==== Supplied data ====
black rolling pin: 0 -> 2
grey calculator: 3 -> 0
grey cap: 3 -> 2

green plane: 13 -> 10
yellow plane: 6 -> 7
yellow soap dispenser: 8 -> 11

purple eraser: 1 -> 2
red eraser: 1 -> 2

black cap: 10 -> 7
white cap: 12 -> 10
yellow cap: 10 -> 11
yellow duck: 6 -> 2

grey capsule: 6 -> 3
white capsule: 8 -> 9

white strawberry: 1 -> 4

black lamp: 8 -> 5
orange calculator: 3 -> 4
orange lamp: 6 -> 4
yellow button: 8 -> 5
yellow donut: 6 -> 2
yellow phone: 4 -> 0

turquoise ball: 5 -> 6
====
**About this exercise:**
The only acceptable answer is the full set of entries, repeated exactly.

**Solution for this task:**
black rolling pin: 0 -> 2
grey calculator: 3 -> 0
grey cap: 3 -> 2

green plane: 13 -> 10
yellow plane: 6 -> 7
yellow soap dispenser: 8 -> 11

purple eraser: 1 -> 2
red eraser: 1 -> 2

black cap: 10 -> 7
white cap: 12 -> 10
yellow cap: 10 -> 11
yellow duck: 6 -> 2

grey capsule: 6 -> 3
white capsule: 8 -> 9

white strawberry: 1 -> 4

black lamp: 8 -> 5
orange calculator: 3 -> 4
orange lamp: 6 -> 4
yellow button: 8 -> 5
yellow donut: 6 -> 2
yellow phone: 4 -> 0

turquoise ball: 5 -> 6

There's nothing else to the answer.